* **WHAT THE TASK REQUIRES**: Include no pictures. Output exactly the lines from the one that contains "FAN3 pin GND: none -> GND" through the final line of the entries.

* **EXERCISE MATERIAL**:
-- Opening Marker --
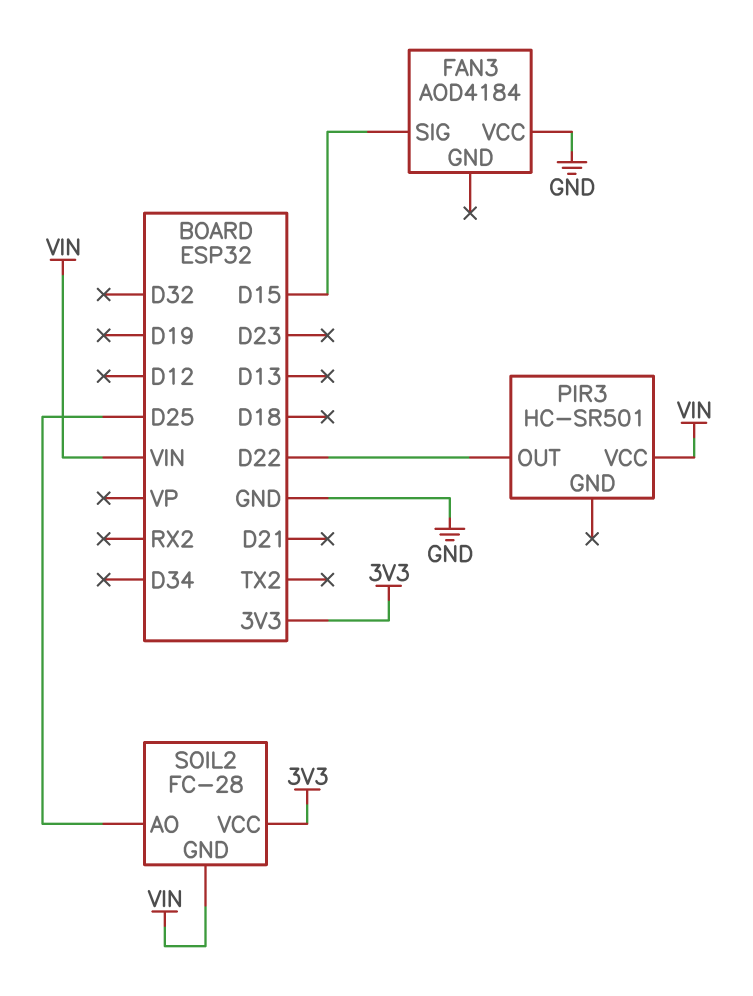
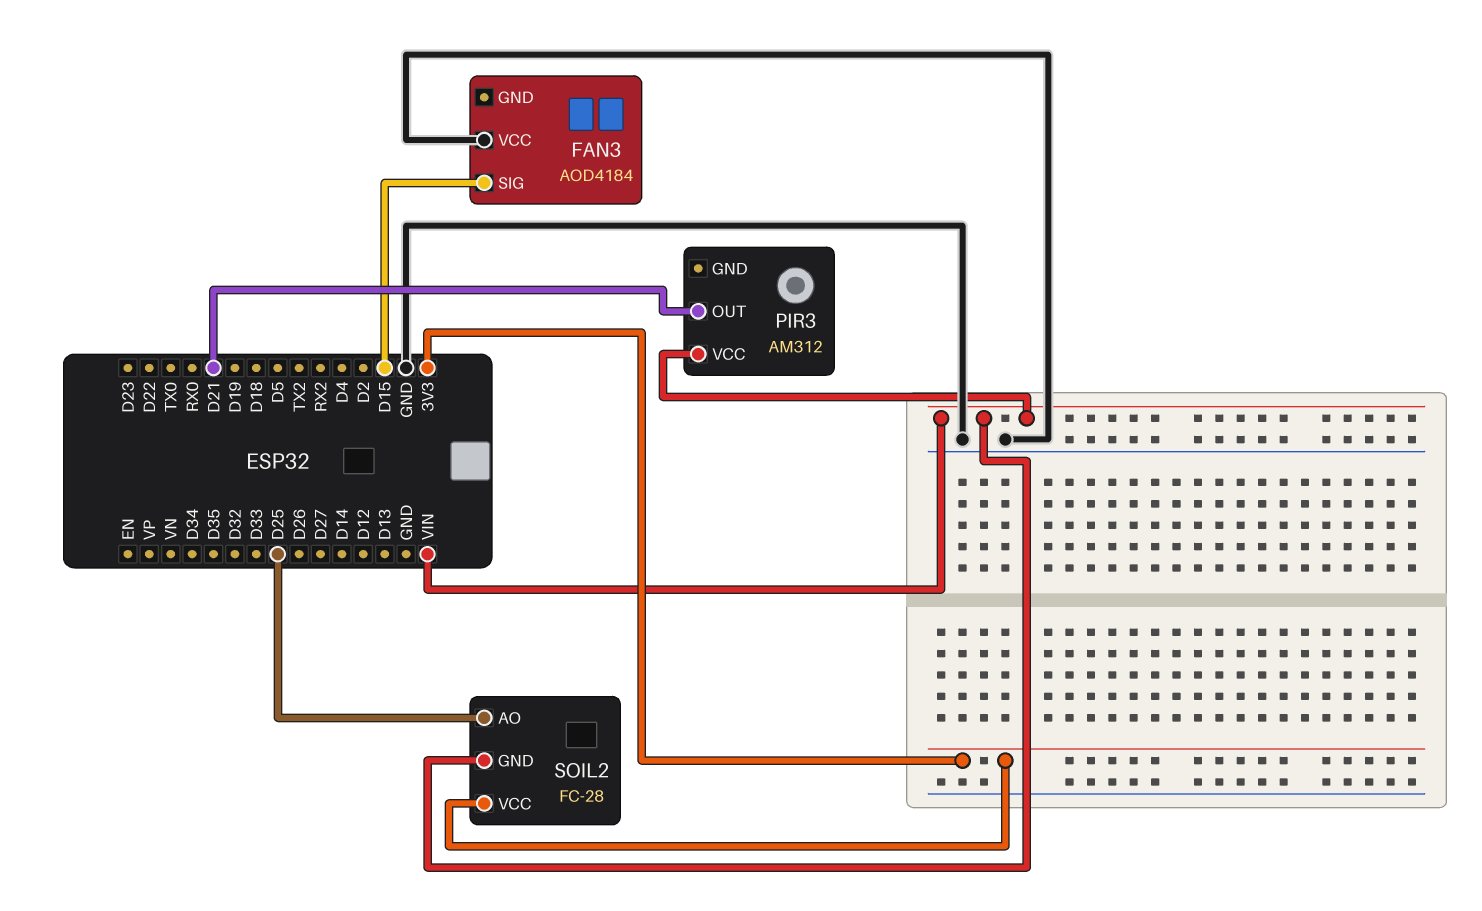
PIR3: HC-SR501 -> AM312
PIR3 pin OUT: D22 -> D21

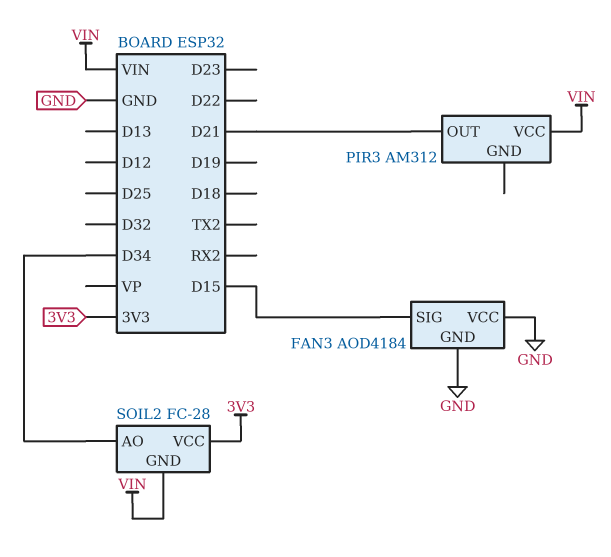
FAN3 pin GND: none -> GND
SOIL2 pin AO: D25 -> D34

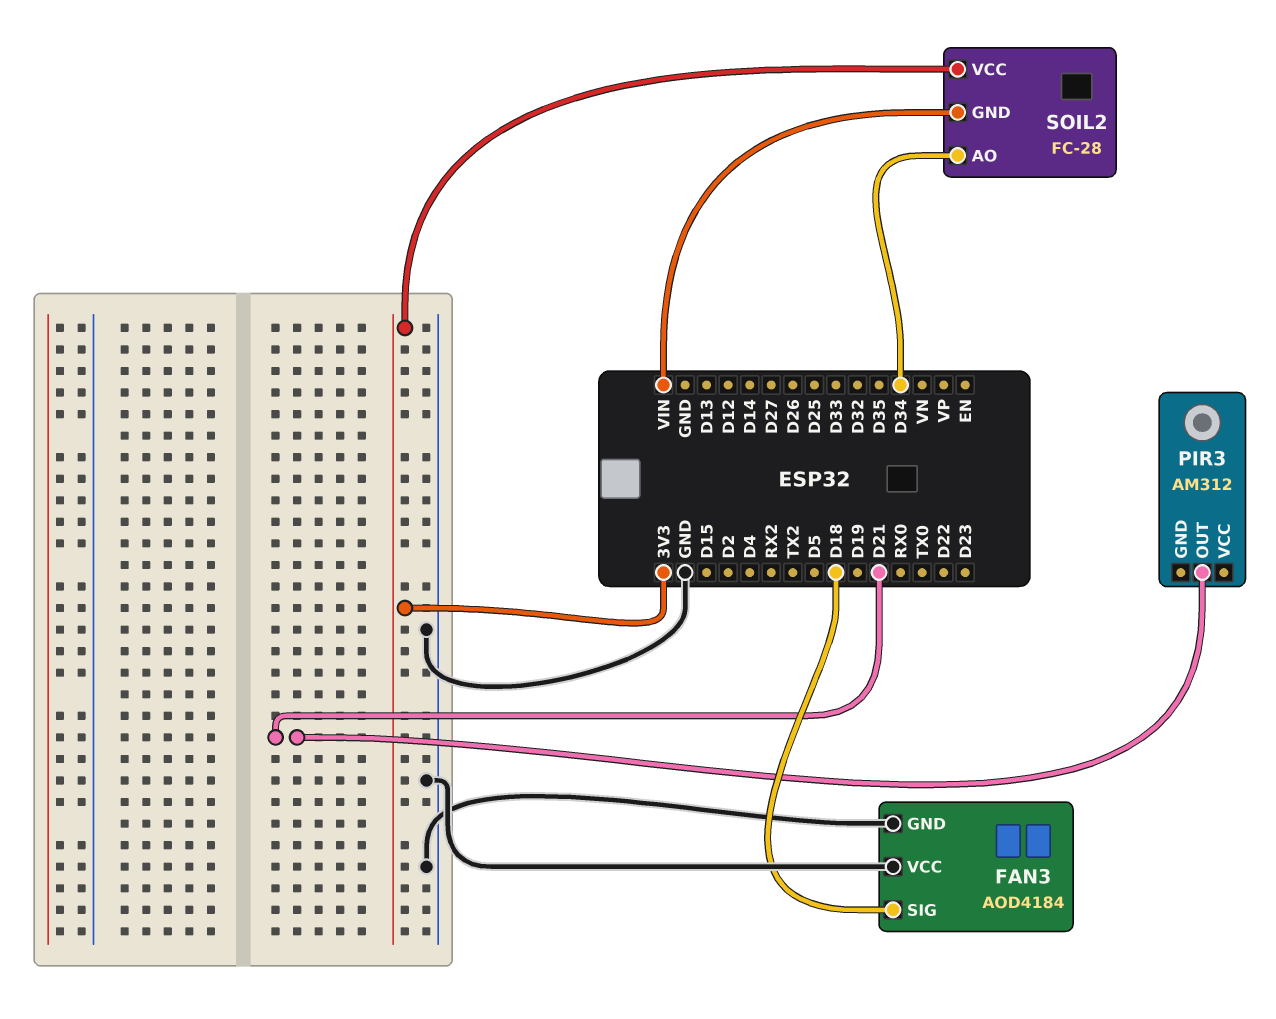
FAN3 pin SIG: D15 -> D18
PIR3 pin VCC: VIN -> none

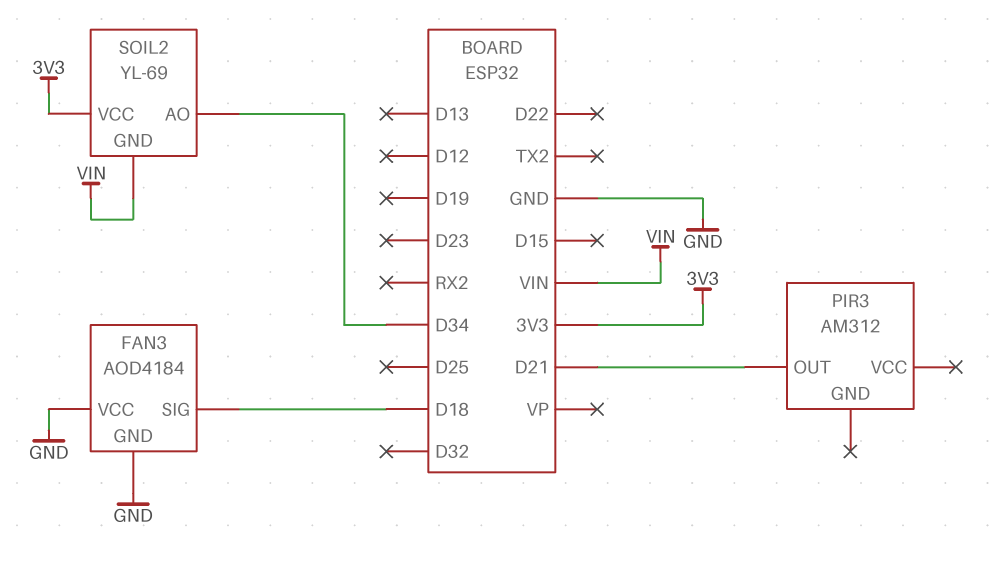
SOIL2: FC-28 -> YL-69

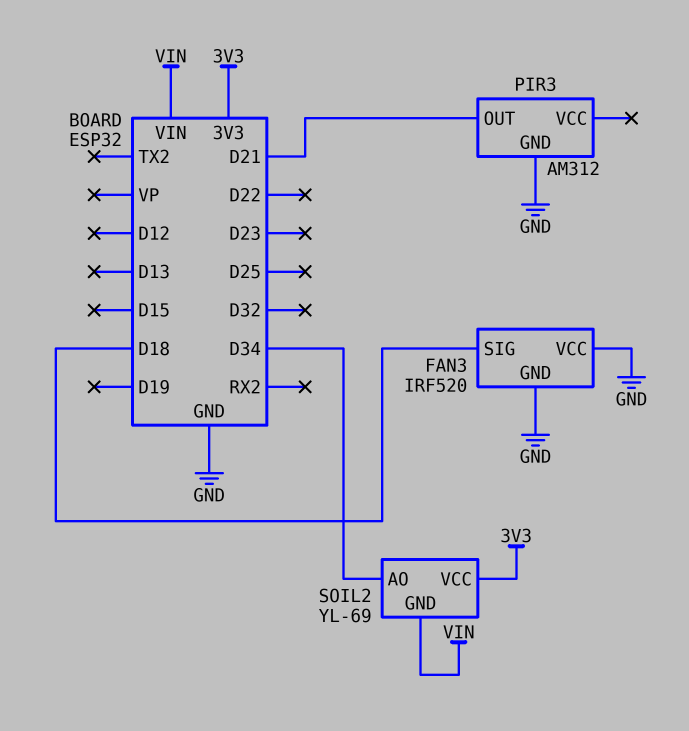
FAN3: AOD4184 -> IRF520
PIR3 pin GND: none -> GND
-- Closing Marker --
* **ANSWER SPACE**:
FAN3 pin GND: none -> GND
SOIL2 pin AO: D25 -> D34

FAN3 pin SIG: D15 -> D18
PIR3 pin VCC: VIN -> none

SOIL2: FC-28 -> YL-69

FAN3: AOD4184 -> IRF520
PIR3 pin GND: none -> GND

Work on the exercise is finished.